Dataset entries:
⟨
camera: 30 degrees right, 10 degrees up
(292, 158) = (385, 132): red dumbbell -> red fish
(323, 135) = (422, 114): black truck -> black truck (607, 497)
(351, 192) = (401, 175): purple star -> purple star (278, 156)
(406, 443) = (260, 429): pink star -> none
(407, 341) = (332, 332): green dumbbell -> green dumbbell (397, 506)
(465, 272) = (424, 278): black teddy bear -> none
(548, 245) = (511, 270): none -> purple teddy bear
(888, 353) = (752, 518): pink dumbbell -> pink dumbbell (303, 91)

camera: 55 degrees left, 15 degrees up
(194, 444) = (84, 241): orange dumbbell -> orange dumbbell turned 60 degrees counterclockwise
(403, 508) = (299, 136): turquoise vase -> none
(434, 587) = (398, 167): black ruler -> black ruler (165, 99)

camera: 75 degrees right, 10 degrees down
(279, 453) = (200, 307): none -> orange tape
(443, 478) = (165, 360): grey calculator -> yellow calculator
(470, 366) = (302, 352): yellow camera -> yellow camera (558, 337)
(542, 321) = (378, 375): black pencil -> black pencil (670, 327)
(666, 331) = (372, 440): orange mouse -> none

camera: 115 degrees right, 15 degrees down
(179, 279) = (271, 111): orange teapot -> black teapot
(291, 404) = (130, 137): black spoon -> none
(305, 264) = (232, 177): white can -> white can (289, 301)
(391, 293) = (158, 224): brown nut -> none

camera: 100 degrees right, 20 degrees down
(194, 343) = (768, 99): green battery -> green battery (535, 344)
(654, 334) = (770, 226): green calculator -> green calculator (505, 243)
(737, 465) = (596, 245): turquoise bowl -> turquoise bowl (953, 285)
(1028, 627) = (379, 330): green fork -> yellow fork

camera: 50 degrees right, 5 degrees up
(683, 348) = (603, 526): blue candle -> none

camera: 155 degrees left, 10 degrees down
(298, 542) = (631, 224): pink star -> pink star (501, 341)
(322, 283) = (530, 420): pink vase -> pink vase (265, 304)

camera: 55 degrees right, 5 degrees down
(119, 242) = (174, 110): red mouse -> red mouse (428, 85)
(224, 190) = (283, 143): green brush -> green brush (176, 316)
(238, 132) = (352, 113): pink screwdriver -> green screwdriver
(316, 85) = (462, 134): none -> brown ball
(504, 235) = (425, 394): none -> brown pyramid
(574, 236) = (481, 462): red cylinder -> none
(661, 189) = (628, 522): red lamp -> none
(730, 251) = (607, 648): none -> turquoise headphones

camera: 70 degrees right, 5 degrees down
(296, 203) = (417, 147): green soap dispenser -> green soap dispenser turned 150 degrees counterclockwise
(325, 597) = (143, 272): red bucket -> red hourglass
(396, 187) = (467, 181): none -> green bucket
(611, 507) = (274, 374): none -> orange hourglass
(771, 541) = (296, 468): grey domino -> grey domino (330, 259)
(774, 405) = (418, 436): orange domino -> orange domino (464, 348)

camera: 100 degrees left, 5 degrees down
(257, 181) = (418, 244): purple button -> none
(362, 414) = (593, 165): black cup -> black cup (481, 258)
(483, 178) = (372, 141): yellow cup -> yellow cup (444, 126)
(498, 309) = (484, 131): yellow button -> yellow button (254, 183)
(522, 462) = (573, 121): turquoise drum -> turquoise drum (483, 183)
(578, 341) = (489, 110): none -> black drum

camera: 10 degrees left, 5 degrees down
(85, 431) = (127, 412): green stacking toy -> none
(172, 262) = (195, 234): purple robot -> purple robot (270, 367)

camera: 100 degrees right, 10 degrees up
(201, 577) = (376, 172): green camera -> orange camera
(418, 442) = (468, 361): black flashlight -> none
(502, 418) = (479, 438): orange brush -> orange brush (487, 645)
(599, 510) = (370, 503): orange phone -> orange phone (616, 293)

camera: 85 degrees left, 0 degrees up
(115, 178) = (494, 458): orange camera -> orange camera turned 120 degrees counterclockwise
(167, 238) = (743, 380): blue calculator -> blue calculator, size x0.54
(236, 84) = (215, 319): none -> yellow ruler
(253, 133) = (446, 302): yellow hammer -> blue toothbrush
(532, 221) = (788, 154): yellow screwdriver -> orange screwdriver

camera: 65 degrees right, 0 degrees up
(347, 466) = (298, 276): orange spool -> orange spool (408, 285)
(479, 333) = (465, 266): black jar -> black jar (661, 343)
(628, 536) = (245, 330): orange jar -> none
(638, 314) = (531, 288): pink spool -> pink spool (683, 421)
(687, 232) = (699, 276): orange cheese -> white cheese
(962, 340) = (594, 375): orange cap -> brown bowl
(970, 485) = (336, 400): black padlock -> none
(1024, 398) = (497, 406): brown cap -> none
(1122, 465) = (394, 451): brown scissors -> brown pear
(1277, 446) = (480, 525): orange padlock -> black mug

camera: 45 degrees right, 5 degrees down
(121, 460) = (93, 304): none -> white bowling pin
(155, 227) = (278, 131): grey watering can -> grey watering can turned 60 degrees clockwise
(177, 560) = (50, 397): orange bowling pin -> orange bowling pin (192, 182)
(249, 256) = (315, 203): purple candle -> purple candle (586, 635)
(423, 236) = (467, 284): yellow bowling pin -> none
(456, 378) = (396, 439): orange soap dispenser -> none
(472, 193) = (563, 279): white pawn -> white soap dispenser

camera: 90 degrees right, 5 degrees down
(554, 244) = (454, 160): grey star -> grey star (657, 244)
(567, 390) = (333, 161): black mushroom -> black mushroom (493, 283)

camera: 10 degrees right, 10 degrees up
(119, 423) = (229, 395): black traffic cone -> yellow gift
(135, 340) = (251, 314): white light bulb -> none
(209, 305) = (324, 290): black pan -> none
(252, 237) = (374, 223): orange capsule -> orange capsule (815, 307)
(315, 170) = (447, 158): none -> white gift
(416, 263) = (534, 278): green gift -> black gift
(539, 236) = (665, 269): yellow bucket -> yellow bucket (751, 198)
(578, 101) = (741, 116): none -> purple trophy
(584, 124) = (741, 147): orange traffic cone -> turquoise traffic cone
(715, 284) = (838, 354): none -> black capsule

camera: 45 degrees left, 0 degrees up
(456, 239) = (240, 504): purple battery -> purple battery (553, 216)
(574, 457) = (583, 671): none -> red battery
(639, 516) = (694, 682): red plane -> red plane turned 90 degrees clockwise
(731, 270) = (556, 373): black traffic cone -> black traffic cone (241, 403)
⟩
- Exercise description
All that is needed is the number of lines above in which the string "left" appears.

- Task solution
6